[TASK INSTRUCTIONS]: The line with "R6: 47k (+9V, RESET) -> 47k (DGND, SENS)", the line with "U2 pin OA: MA -> U1/GP4", and all lines between them in the material below: return these exactly, and no others.

[DATA FOR THIS EXERCISE]:

"""

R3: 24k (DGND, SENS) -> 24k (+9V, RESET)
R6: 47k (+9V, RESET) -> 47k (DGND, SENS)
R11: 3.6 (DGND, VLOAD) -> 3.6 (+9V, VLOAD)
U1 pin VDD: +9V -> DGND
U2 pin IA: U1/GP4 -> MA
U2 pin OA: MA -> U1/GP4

"""
"""

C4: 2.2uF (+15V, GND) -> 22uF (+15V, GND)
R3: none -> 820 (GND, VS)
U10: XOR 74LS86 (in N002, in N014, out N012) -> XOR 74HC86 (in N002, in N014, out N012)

"""

[OUTPUT FOR THIS TASK]:
R6: 47k (+9V, RESET) -> 47k (DGND, SENS)
R11: 3.6 (DGND, VLOAD) -> 3.6 (+9V, VLOAD)
U1 pin VDD: +9V -> DGND
U2 pin IA: U1/GP4 -> MA
U2 pin OA: MA -> U1/GP4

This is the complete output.